Instructions to follow
Whenever the word "size" occurs in a line of the material below, that line is counted. Report only the count.

Records for this exercise
+---+

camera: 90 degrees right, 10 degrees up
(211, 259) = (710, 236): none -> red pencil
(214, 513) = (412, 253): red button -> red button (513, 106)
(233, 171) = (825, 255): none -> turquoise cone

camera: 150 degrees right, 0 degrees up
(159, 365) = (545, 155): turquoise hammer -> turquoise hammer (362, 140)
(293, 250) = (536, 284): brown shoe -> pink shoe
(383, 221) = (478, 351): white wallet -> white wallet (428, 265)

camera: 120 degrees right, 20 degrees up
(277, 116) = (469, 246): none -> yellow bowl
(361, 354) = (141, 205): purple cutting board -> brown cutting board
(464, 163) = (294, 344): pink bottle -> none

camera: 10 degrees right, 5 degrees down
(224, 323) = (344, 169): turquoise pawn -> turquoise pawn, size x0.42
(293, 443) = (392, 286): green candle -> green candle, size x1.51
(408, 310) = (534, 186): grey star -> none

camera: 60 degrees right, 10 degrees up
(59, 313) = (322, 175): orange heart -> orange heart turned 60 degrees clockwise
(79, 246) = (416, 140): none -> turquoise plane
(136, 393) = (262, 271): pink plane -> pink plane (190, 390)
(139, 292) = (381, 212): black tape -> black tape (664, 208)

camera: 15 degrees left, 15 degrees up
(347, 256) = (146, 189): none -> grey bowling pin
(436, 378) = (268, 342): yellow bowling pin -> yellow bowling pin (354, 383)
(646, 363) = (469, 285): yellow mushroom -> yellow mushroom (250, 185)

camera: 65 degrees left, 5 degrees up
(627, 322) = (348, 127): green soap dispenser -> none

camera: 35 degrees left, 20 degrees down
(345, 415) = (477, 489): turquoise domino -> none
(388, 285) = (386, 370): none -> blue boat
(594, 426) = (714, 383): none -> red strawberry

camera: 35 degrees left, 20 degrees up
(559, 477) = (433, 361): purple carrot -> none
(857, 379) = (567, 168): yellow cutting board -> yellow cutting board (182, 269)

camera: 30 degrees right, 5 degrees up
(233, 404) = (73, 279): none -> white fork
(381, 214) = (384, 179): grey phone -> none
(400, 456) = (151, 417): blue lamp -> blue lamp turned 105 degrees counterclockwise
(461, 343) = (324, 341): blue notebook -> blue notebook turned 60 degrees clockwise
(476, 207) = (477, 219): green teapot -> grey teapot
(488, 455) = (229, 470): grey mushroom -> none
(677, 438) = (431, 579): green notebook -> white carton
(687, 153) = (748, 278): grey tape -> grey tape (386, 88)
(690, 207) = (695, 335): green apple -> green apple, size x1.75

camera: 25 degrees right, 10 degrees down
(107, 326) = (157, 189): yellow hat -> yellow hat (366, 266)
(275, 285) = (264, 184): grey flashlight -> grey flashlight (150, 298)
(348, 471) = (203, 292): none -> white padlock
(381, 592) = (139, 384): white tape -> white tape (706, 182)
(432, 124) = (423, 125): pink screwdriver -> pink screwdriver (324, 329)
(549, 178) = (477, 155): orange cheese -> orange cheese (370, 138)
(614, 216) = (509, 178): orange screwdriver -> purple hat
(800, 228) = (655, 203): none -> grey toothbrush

+---+

Response to this task
3